##### Given data

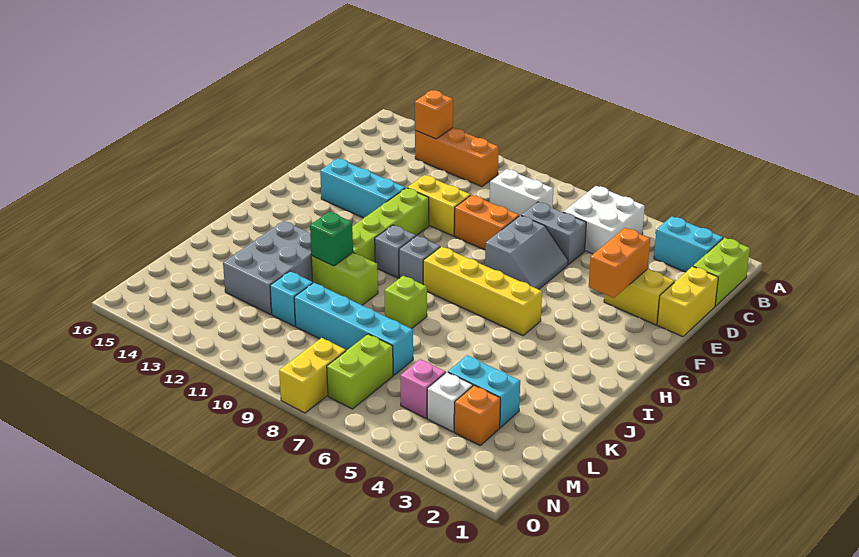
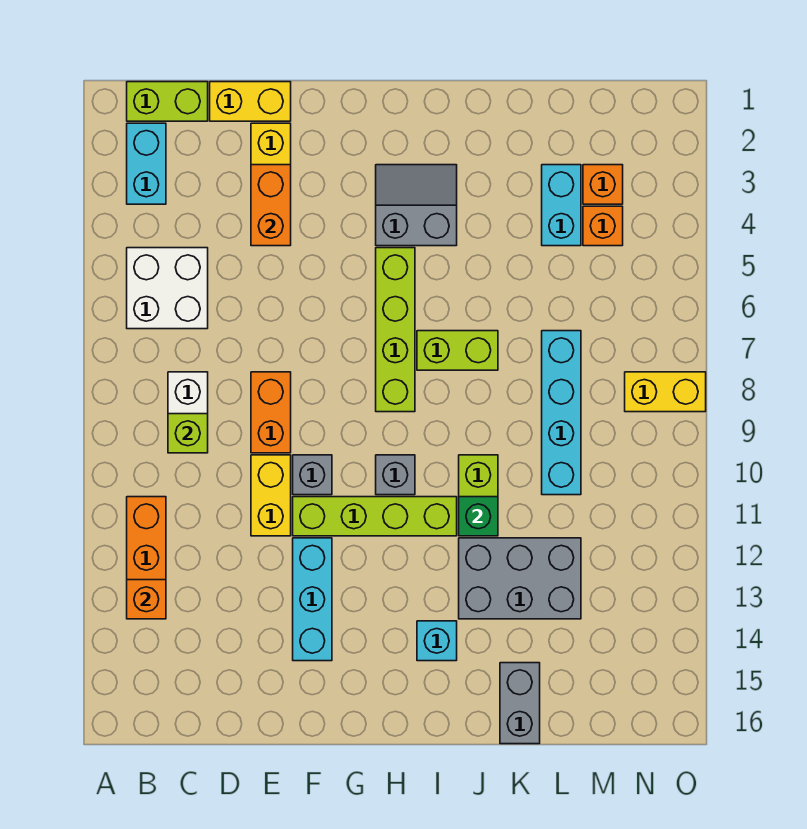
grey brick D6:D7 level 1 -> grey brick K15:K16 level 1
orange brick E3:F3 level 2 -> orange brick E3:E4 level 2
grey slope E6:F7 level 1 top 7 -> grey slope H3:I4 level 1 top 4
yellow brick H5:H8 level 1 -> lime brick H5:H8 level 1
grey brick H9 level 1 -> grey brick F10 level 1
lime brick J8 level 1 -> lime brick C9 level 2
cyan brick L11 level 1 -> cyan brick I14 level 1
white brick M4 level 1 -> orange brick M4 level 1
pink brick M5 level 1 -> none
lime brick M7:N7 level 1 -> lime brick I7:J7 level 1

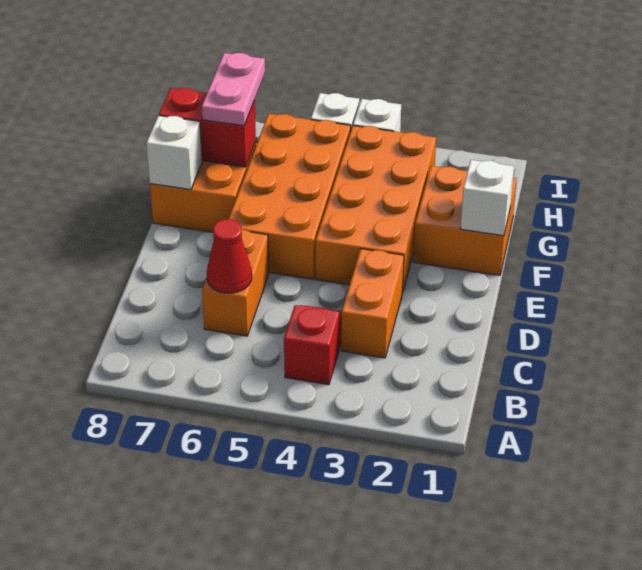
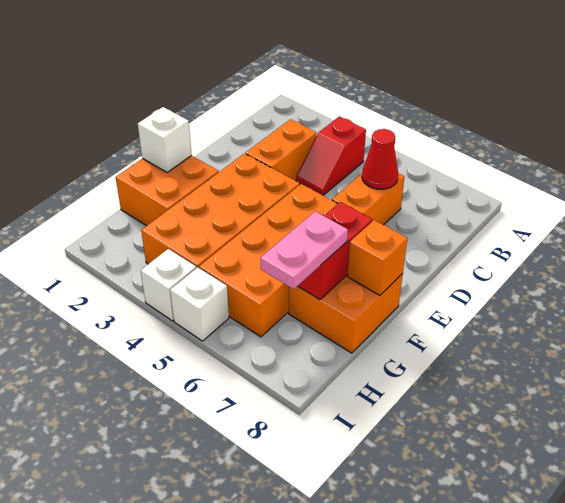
white brick F8 level 2 -> orange brick F8 level 2
red brick G7:G8 level 2 -> red brick F7:G7 level 2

##########

**What you have to do**
Everything in the listing above except the pictures should be duplicated exactly.

**Answer for this exercise**
grey brick D6:D7 level 1 -> grey brick K15:K16 level 1
orange brick E3:F3 level 2 -> orange brick E3:E4 level 2
grey slope E6:F7 level 1 top 7 -> grey slope H3:I4 level 1 top 4
yellow brick H5:H8 level 1 -> lime brick H5:H8 level 1
grey brick H9 level 1 -> grey brick F10 level 1
lime brick J8 level 1 -> lime brick C9 level 2
cyan brick L11 level 1 -> cyan brick I14 level 1
white brick M4 level 1 -> orange brick M4 level 1
pink brick M5 level 1 -> none
lime brick M7:N7 level 1 -> lime brick I7:J7 level 1

white brick F8 level 2 -> orange brick F8 level 2
red brick G7:G8 level 2 -> red brick F7:G7 level 2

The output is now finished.